Output exactly the lines between the one holding "none -> purple round brick A3:B4 level 2" and the last line of the data below, both of those lines included.

Input data
-- Opening Marker --
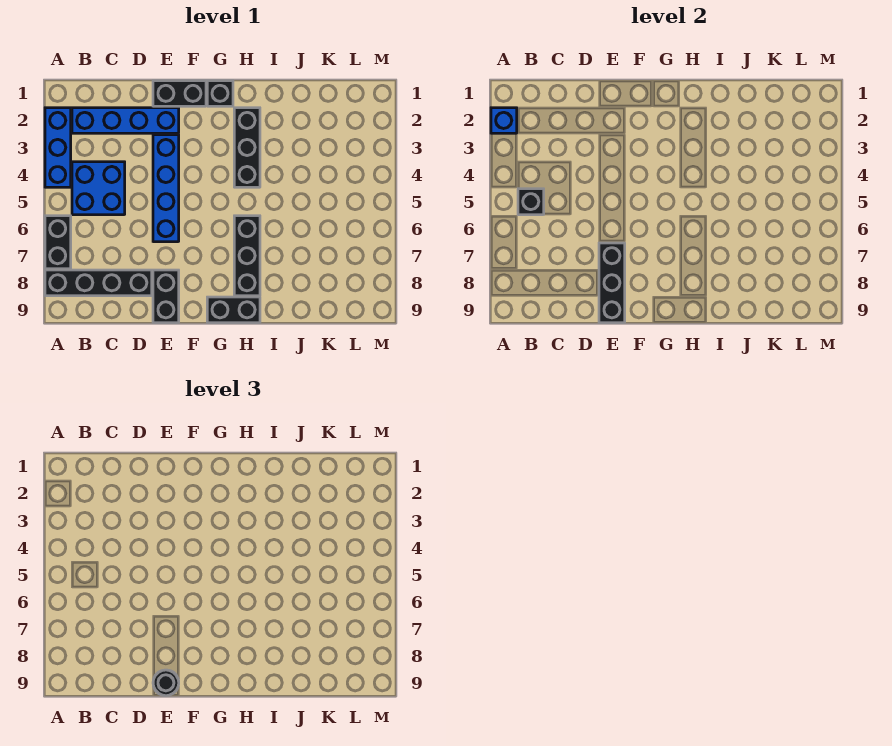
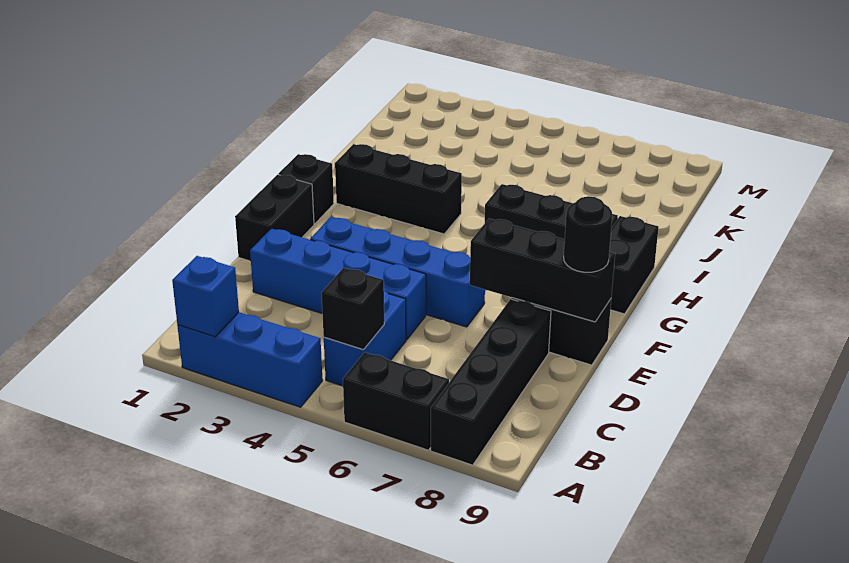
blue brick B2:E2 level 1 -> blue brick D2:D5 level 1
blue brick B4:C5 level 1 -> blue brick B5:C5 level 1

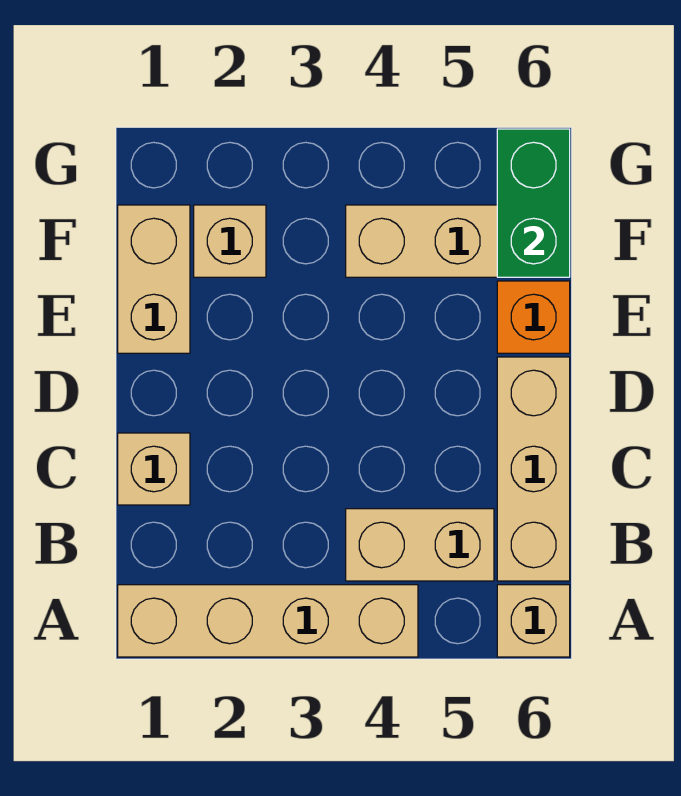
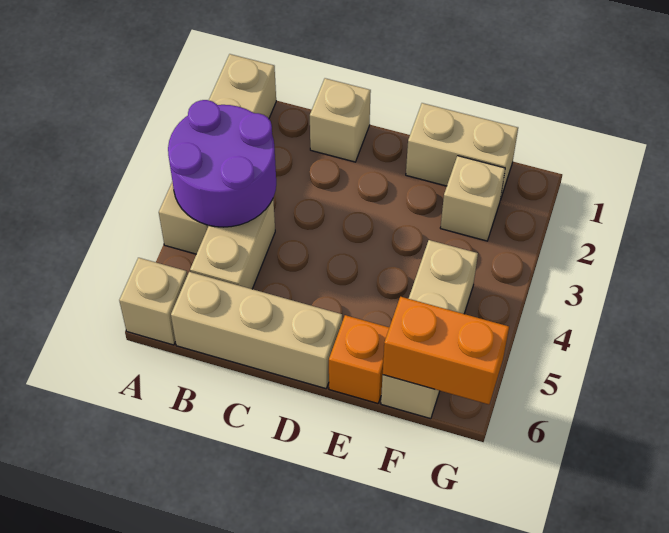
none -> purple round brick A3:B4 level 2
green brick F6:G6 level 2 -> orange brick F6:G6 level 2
-- Closing Marker --
Output of the task
none -> purple round brick A3:B4 level 2
green brick F6:G6 level 2 -> orange brick F6:G6 level 2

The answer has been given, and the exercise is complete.